(Exercise):
Pictures left aside, return the lines below exactly, from the one with "The camera went 10 degrees" to the end, including both ends.

(Dataset content):

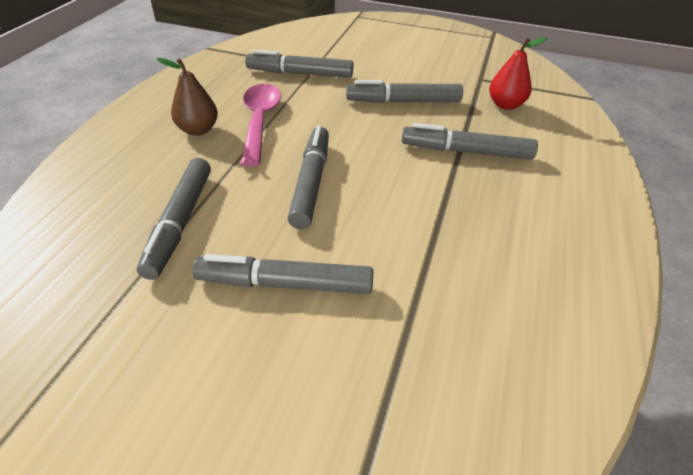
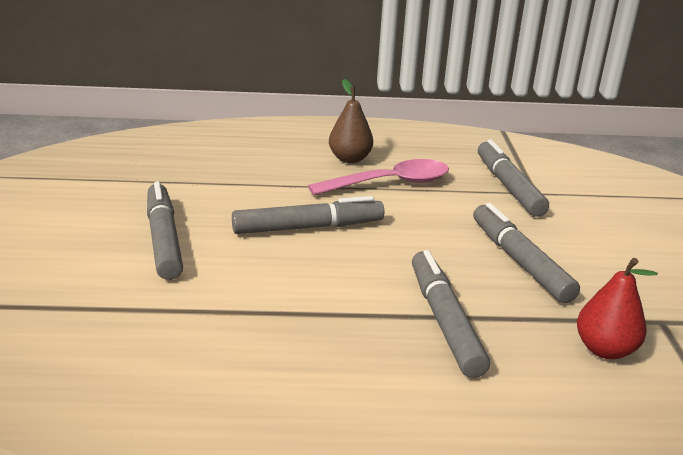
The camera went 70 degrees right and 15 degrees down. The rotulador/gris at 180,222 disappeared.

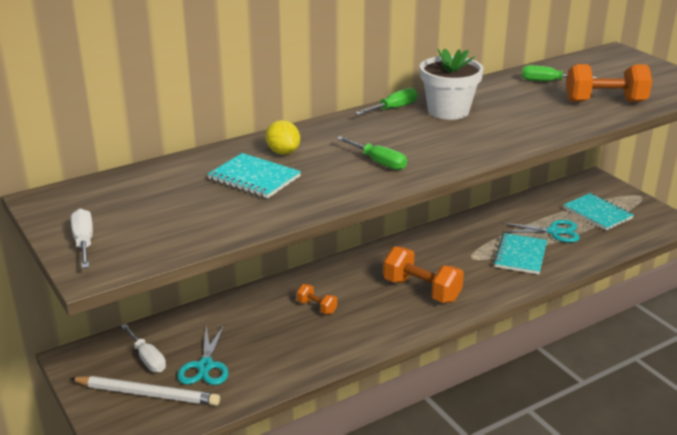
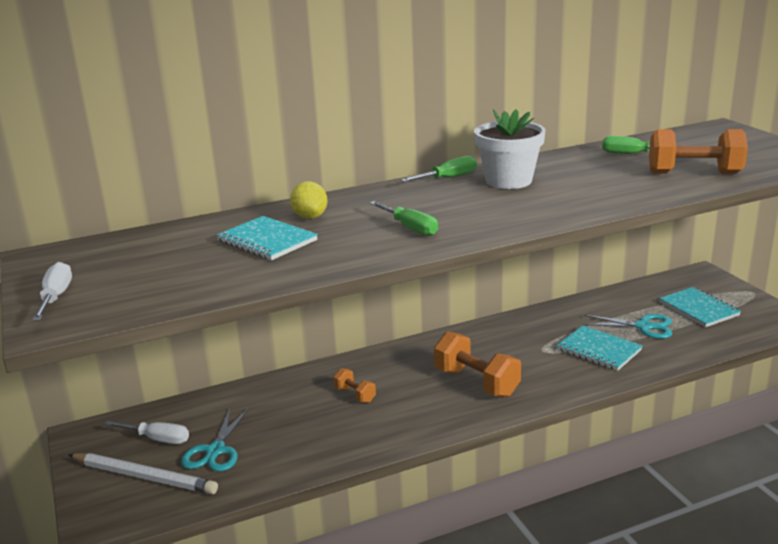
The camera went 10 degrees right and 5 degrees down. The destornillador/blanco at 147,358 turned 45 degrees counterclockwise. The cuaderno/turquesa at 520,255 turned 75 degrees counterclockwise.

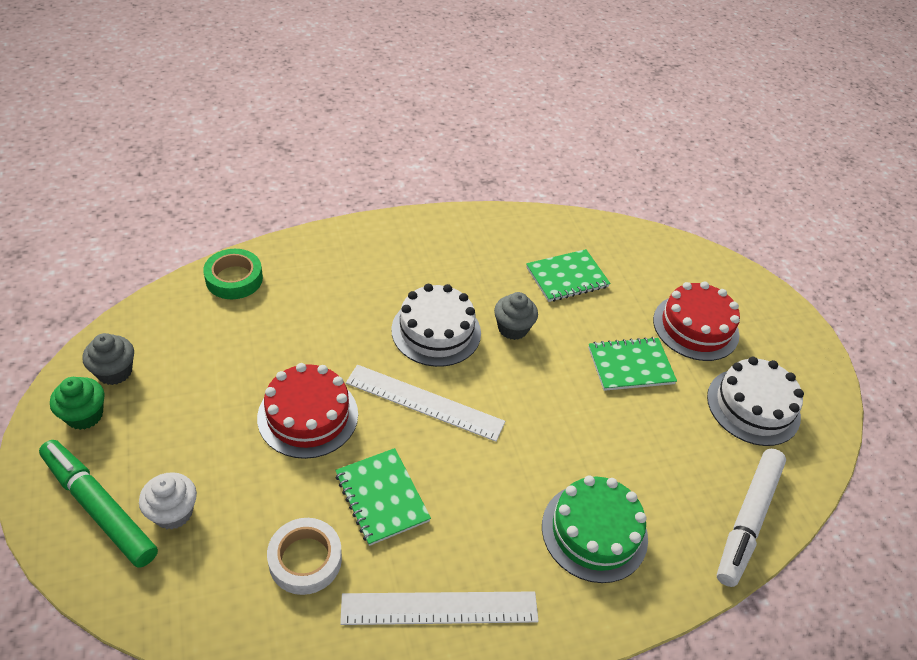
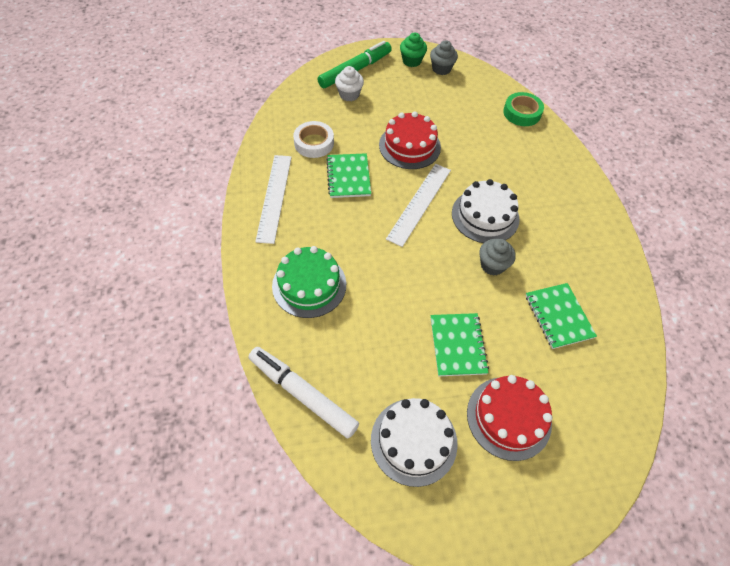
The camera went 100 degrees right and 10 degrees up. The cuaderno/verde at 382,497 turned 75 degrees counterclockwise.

(Answer box):
The camera went 10 degrees right and 5 degrees down. The destornillador/blanco at 147,358 turned 45 degrees counterclockwise. The cuaderno/turquesa at 520,255 turned 75 degrees counterclockwise.

The camera went 100 degrees right and 10 degrees up. The cuaderno/verde at 382,497 turned 75 degrees counterclockwise.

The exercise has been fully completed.